## About this exercise
The records below are to be reproduced exactly, with the pictures left out.

::: Dataset content

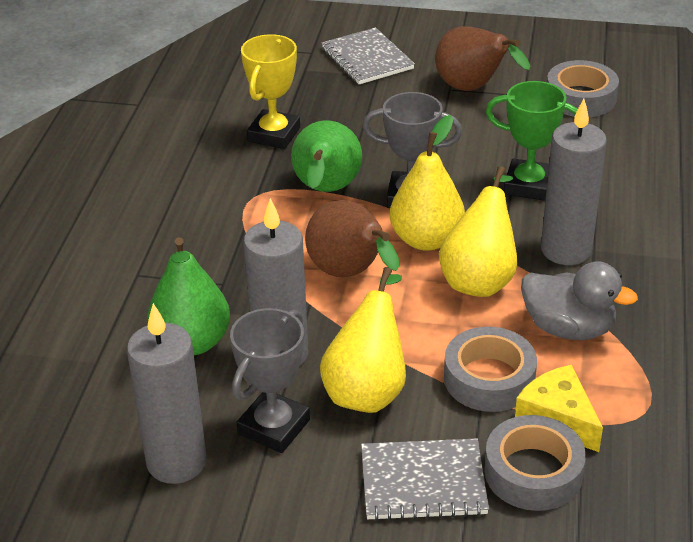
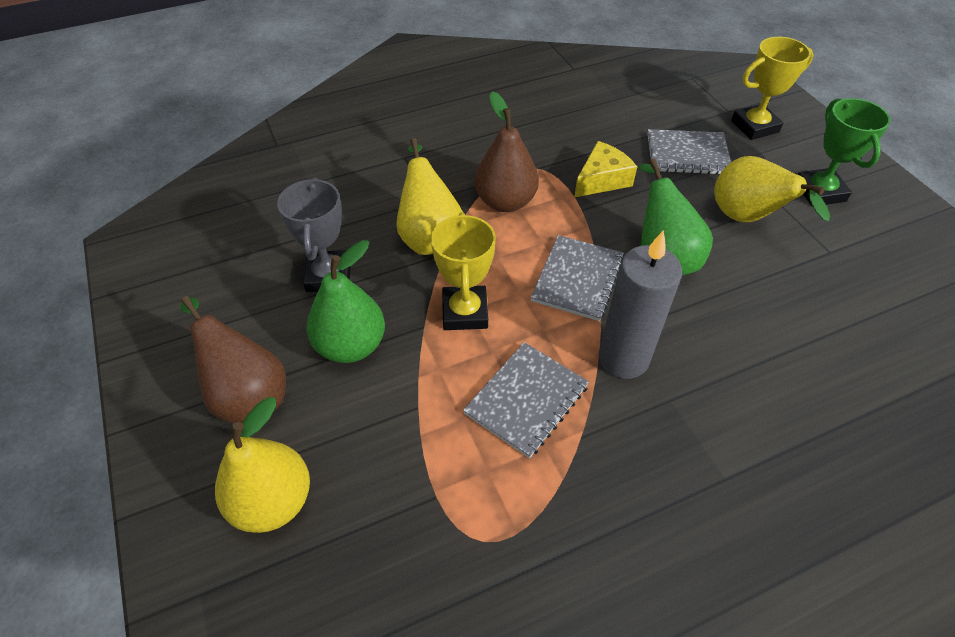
grey candle: 3 -> 1
grey duck: 1 -> 0
grey notebook: 2 -> 3
grey tape: 3 -> 0
grey trophy: 2 -> 1
yellow trophy: 1 -> 2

::::::

## Output below
grey candle: 3 -> 1
grey duck: 1 -> 0
grey notebook: 2 -> 3
grey tape: 3 -> 0
grey trophy: 2 -> 1
yellow trophy: 1 -> 2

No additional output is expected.